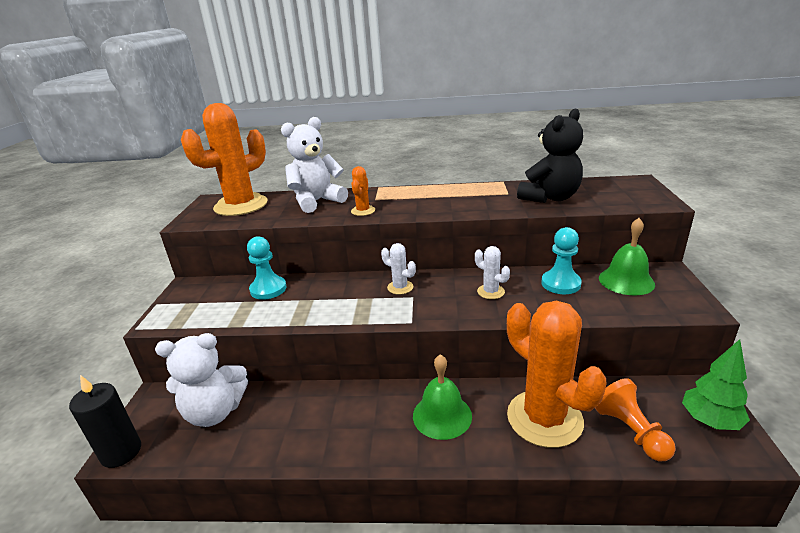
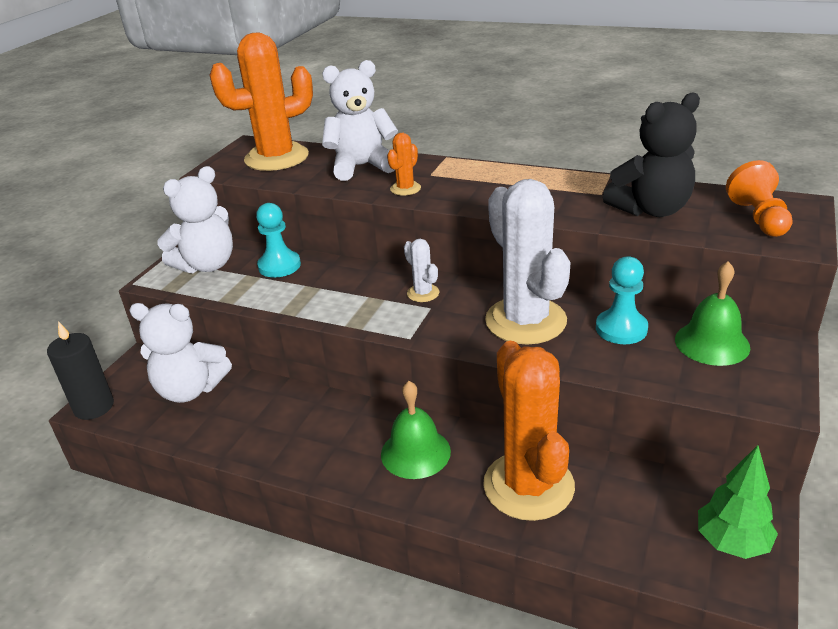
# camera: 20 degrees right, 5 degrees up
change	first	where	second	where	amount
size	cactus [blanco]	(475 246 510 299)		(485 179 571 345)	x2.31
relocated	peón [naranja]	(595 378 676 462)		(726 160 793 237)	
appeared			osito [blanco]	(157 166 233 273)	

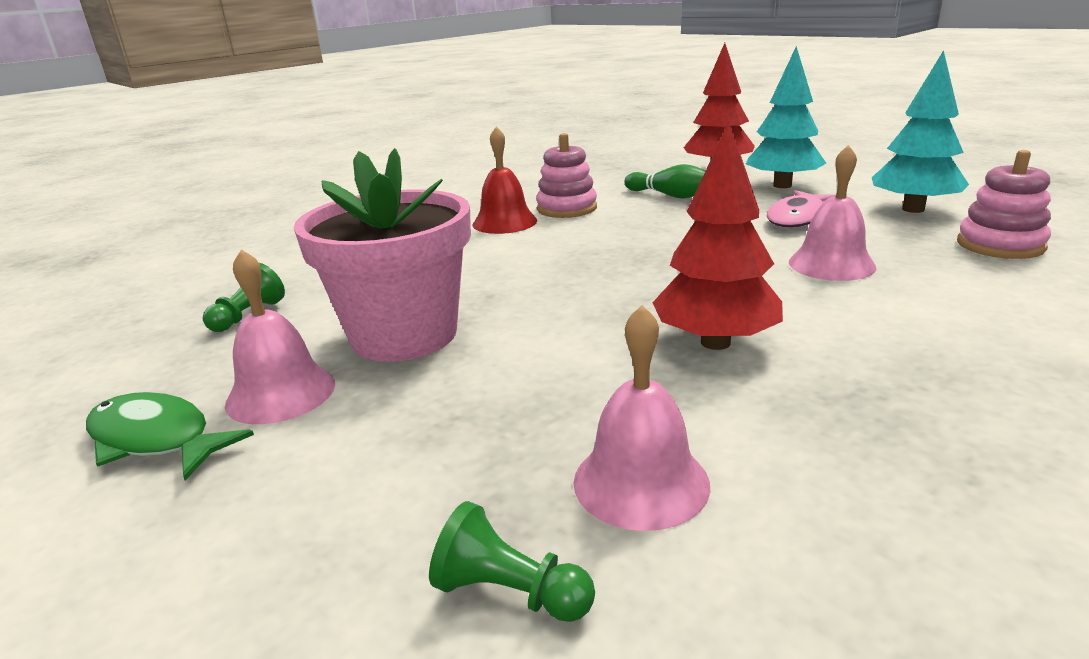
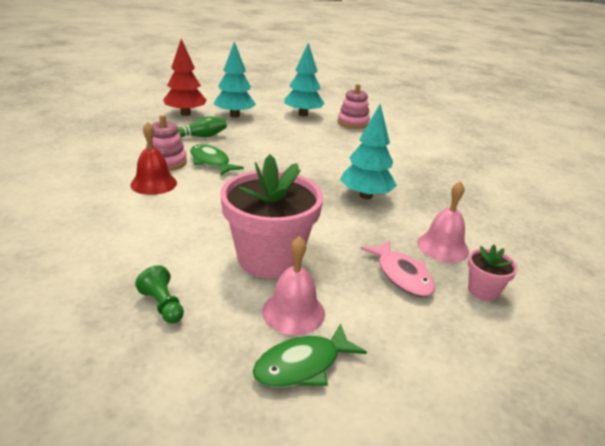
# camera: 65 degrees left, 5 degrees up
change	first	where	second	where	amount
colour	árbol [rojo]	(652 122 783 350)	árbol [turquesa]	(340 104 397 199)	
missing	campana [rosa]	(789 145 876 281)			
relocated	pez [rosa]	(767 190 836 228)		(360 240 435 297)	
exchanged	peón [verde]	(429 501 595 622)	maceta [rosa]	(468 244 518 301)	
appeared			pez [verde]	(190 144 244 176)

--------

**Task requirements:** Each line holding the word "relocated" must be copied from the data.

**Solution to this exercise:**
relocated	peón [naranja]	(595 378 676 462)		(726 160 793 237)	
relocated	pez [rosa]	(767 190 836 228)		(360 240 435 297)	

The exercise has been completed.